● **Task item**
The answer is every line in the data below that contains the word "none".

▬▬▬▬▬▬▬▬▬▬

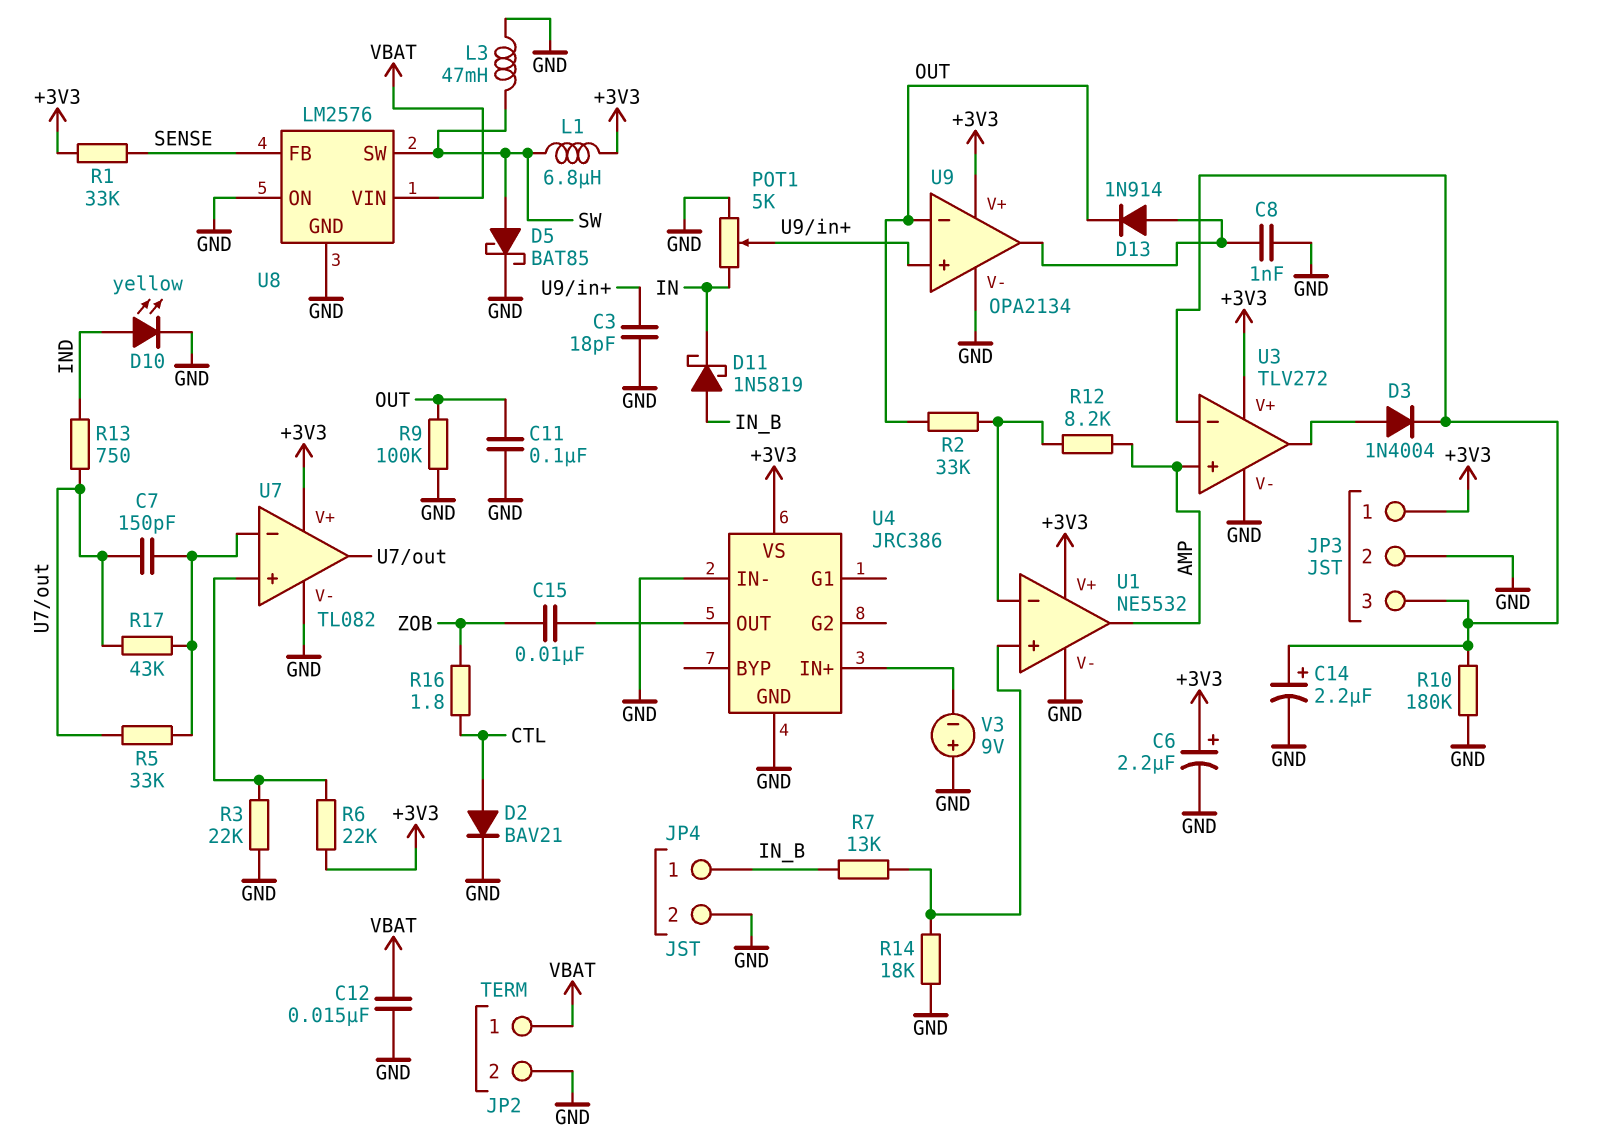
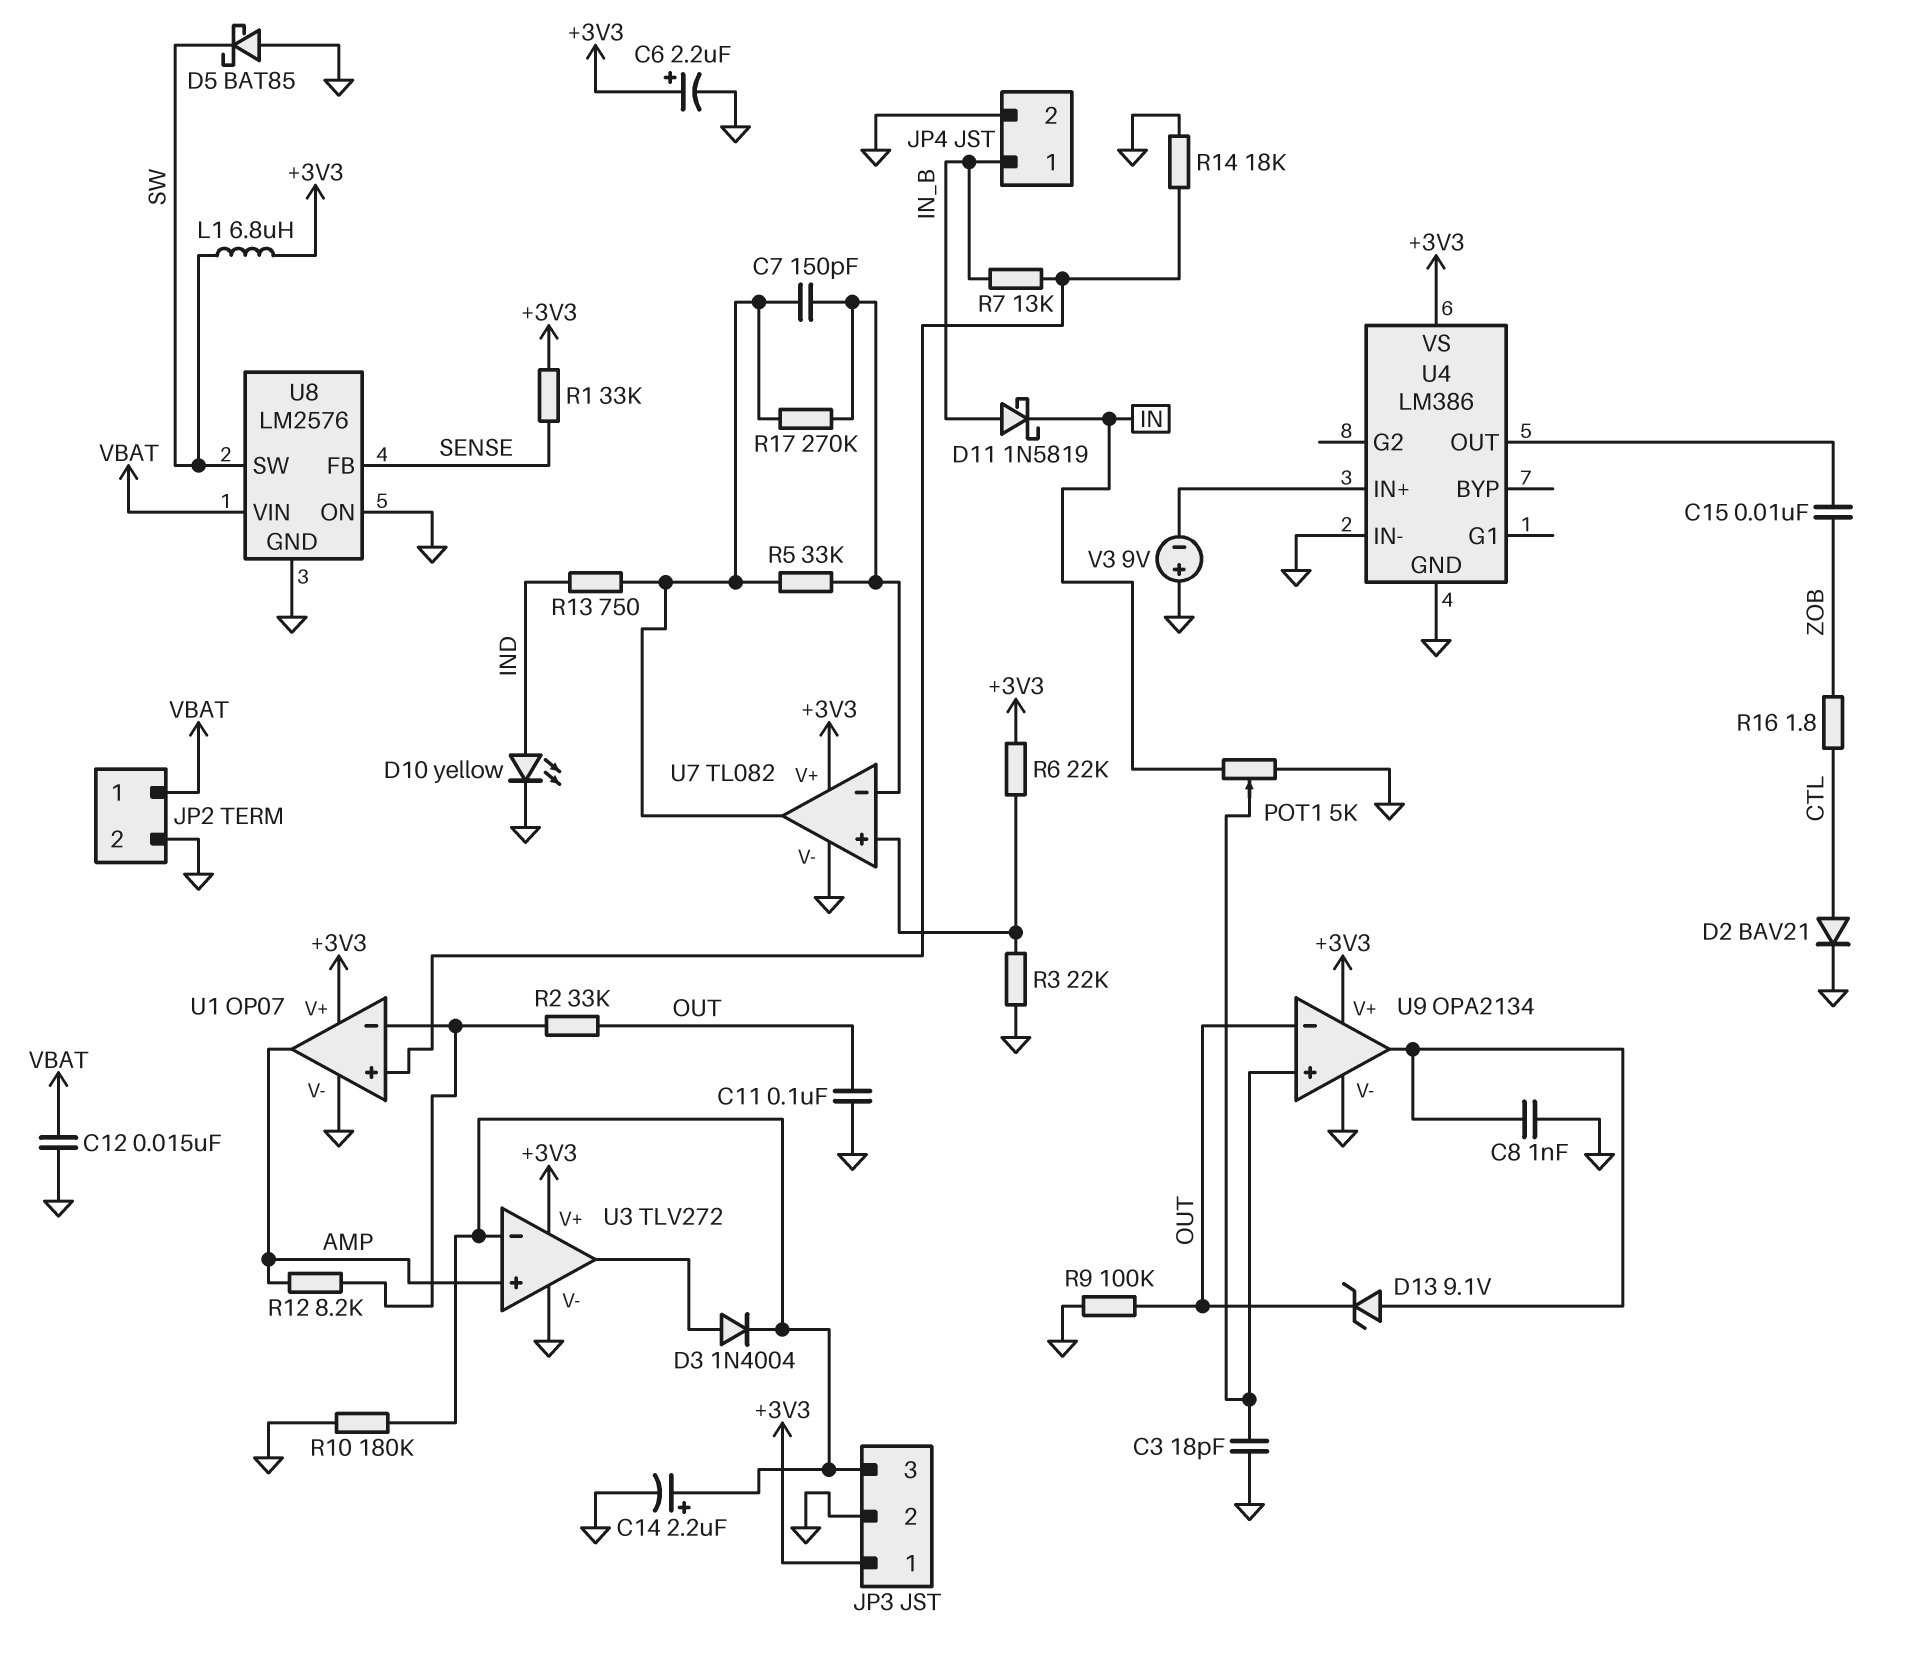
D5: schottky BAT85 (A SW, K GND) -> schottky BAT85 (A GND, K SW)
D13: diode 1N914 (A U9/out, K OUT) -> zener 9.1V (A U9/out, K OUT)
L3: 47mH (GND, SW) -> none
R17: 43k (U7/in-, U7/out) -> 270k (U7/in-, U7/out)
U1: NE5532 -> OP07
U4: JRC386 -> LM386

▬▬▬▬▬▬▬▬▬▬

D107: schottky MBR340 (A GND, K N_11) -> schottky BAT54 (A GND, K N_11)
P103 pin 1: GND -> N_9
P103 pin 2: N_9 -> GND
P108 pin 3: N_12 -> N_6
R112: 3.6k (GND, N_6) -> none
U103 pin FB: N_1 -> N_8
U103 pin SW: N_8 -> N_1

▬▬▬▬▬▬▬▬▬▬

● **Solved problem**
L3: 47mH (GND, SW) -> none
R112: 3.6k (GND, N_6) -> none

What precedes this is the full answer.